Extracted data entries:
§

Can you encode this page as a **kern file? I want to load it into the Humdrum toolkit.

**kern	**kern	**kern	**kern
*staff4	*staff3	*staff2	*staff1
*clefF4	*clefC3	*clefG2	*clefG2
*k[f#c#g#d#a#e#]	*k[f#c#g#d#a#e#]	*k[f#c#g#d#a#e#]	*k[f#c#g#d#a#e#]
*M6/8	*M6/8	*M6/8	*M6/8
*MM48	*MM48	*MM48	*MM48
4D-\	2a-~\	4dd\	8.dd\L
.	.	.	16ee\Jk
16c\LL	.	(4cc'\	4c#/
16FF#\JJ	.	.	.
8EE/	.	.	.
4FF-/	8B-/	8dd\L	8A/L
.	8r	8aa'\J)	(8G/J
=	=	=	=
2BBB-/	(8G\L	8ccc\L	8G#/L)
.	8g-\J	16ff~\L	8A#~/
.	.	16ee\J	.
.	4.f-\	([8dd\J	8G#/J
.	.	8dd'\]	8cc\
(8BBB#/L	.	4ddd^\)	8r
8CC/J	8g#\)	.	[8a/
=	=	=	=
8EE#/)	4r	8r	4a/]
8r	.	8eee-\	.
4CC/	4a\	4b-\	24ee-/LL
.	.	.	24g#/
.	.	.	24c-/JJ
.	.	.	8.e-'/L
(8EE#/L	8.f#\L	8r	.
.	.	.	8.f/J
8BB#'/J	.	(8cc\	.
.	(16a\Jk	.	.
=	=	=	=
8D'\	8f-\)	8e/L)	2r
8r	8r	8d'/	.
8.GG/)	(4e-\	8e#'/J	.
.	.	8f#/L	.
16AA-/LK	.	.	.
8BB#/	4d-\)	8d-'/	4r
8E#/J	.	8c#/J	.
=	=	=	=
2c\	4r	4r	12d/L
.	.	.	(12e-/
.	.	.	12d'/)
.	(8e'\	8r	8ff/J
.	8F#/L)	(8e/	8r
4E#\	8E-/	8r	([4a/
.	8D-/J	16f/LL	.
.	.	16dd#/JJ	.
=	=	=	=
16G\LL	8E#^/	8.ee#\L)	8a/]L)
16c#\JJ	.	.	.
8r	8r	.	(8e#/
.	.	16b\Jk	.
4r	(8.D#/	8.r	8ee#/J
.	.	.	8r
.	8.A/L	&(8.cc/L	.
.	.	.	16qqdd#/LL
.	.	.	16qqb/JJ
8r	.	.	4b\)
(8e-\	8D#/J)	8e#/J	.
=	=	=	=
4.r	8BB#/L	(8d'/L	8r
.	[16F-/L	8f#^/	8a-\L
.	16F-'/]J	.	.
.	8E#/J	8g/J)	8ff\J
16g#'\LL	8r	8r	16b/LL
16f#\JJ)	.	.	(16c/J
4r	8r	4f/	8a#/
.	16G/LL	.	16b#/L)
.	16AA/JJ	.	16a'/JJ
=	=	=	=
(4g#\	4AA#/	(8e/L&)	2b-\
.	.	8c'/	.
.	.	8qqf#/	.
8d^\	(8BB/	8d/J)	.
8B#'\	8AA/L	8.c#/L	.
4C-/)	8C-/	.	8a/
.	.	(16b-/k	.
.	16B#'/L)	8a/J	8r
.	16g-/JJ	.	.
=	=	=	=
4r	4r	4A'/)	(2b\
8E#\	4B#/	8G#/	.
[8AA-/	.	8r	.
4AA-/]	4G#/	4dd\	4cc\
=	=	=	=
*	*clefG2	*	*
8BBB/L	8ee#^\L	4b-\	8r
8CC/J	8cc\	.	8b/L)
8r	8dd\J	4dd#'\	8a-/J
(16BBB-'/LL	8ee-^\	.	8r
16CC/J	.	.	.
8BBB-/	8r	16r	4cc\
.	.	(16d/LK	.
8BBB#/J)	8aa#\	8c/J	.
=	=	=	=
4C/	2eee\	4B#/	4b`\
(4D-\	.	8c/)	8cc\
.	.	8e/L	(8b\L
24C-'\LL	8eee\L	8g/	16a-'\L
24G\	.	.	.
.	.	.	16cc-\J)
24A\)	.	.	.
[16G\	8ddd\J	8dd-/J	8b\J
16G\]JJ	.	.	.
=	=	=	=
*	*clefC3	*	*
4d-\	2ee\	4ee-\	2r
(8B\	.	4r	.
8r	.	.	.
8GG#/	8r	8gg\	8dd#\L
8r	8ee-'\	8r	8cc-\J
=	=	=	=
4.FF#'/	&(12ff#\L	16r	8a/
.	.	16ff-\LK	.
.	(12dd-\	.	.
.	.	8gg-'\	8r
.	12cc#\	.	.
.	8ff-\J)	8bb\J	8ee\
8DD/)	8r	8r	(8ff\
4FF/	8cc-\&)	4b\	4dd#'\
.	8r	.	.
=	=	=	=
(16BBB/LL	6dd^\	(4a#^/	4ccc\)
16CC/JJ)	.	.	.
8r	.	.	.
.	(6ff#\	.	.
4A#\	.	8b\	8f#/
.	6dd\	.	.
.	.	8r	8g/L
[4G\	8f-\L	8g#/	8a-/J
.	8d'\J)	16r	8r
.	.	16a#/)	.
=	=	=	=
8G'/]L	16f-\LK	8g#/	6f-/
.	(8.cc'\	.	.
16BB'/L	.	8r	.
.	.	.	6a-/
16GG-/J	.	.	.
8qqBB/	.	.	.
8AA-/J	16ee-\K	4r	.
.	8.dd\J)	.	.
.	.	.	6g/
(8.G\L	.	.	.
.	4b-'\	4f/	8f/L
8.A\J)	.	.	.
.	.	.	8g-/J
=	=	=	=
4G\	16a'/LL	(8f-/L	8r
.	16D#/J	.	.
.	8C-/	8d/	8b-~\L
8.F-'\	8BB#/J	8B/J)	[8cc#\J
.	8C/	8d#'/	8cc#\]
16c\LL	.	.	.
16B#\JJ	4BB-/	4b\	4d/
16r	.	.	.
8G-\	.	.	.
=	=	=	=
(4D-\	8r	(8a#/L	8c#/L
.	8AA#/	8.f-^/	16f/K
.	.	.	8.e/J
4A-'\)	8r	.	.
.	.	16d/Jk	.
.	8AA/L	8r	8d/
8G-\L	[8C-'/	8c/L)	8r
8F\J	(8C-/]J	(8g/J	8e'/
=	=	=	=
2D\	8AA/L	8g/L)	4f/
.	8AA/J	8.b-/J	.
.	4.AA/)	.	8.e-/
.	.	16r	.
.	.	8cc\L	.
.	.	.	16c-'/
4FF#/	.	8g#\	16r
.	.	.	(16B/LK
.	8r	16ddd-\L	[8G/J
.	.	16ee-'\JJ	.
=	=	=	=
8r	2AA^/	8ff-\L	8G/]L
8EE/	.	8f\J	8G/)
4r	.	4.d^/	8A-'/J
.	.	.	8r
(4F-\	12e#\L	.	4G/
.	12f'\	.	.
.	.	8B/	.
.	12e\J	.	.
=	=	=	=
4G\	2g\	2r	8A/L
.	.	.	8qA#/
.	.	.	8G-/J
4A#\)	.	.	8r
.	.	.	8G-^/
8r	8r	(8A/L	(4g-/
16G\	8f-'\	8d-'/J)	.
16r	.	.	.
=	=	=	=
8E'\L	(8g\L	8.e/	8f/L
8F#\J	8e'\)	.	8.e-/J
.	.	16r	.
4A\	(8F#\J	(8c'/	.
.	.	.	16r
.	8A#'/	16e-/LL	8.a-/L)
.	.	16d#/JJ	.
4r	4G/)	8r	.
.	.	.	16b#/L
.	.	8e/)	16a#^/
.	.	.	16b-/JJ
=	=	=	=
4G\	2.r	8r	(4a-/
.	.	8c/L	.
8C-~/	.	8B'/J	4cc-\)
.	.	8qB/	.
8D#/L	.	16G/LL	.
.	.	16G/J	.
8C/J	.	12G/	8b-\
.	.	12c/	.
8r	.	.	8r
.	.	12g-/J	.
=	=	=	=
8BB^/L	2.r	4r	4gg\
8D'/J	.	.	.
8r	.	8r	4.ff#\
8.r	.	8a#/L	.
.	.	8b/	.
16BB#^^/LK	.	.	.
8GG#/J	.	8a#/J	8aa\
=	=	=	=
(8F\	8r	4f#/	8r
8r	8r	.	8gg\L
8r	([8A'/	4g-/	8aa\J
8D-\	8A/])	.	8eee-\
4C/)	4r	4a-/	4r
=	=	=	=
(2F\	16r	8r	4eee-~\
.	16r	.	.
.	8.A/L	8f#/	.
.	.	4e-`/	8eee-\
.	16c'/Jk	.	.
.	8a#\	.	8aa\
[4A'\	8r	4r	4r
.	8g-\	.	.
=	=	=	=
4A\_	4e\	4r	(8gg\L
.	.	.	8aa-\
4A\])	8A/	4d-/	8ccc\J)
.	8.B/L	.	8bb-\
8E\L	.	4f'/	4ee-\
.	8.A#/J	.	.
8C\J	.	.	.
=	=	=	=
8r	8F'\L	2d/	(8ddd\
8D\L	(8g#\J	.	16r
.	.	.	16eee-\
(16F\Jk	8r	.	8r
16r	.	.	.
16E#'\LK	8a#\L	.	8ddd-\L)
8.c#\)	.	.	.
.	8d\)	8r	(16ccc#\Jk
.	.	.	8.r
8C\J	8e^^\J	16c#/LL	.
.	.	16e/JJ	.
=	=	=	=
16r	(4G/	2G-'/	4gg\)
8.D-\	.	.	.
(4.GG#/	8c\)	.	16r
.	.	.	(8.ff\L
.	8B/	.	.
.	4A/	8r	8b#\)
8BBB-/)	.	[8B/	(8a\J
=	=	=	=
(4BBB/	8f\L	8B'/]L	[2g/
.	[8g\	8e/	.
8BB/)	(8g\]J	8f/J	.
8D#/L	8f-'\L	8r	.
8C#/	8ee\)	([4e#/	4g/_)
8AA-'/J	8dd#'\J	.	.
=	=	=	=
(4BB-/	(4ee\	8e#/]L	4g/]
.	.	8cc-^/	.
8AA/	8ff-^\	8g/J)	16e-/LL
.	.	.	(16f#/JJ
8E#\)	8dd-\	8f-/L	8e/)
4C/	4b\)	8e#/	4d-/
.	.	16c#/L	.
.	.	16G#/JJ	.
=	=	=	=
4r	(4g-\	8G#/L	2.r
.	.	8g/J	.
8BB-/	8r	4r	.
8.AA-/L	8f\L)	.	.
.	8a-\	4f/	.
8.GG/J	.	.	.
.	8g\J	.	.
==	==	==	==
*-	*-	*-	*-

§

[REQUIRED TASK]:
Pick out each line of the records above that contains the string "kern", and copy those lines.

[CORRECT ANSWER]:
Can you encode this page as a **kern file? I want to load it into the Humdrum toolkit.
**kern	**kern	**kern	**kern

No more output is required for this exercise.